● **Job item**
Give again, word for word, every line below from the one that has "camera: 30 degrees right, 20 degrees up" through the one that has "(492, 474) = (195, 436): none -> green can", both included, and no others.

● **Exercise data**

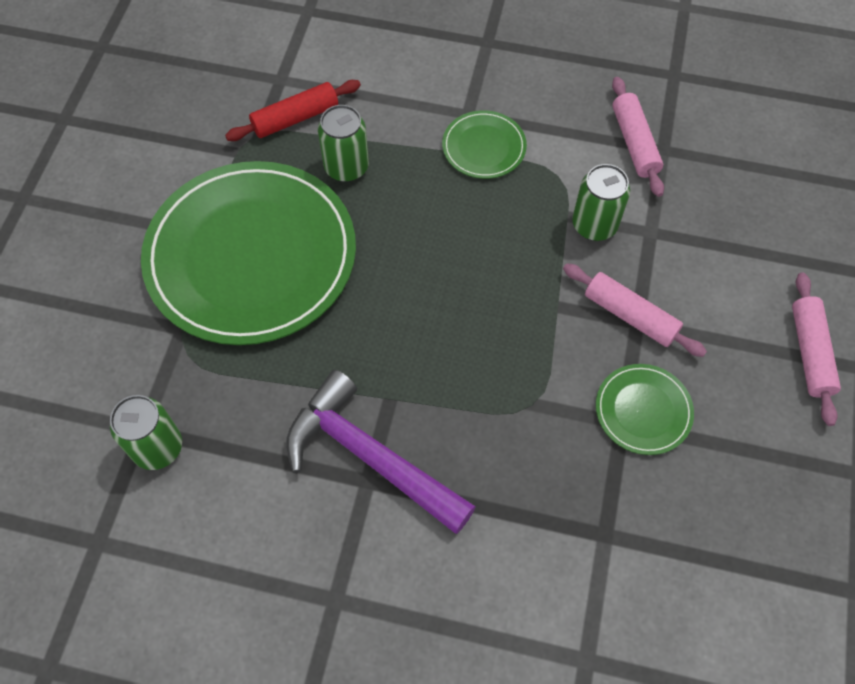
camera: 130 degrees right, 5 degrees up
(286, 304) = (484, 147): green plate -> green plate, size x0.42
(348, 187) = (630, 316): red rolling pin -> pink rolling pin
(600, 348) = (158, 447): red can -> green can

==

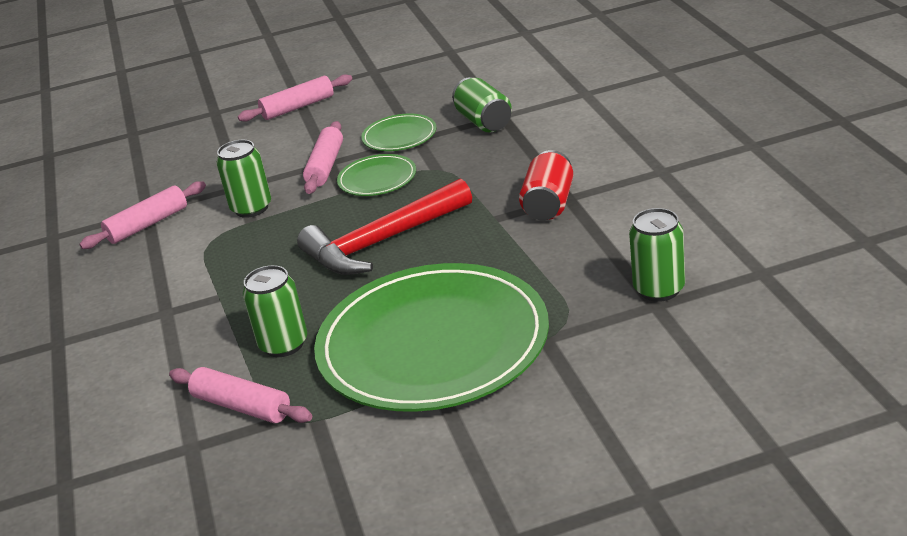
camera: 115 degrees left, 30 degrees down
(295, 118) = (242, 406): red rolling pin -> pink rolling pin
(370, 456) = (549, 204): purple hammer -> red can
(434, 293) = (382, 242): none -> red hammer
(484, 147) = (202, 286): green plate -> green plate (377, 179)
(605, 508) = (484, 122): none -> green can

---

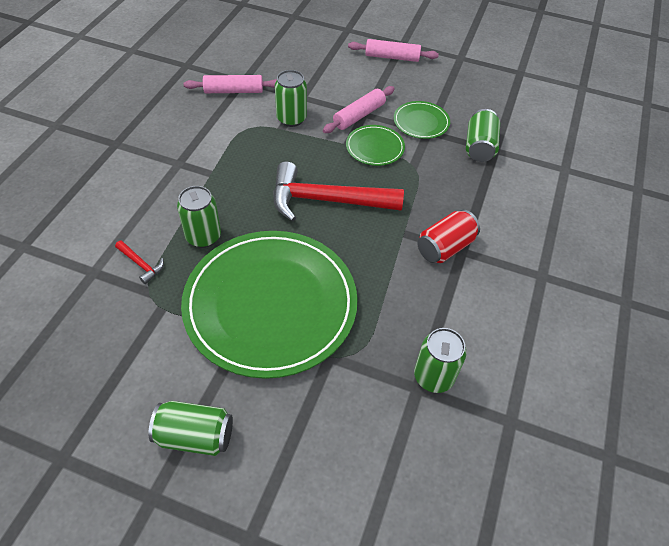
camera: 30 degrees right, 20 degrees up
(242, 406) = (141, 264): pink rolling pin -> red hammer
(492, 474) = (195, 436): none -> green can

● **Problem solution**
camera: 30 degrees right, 20 degrees up
(242, 406) = (141, 264): pink rolling pin -> red hammer
(492, 474) = (195, 436): none -> green can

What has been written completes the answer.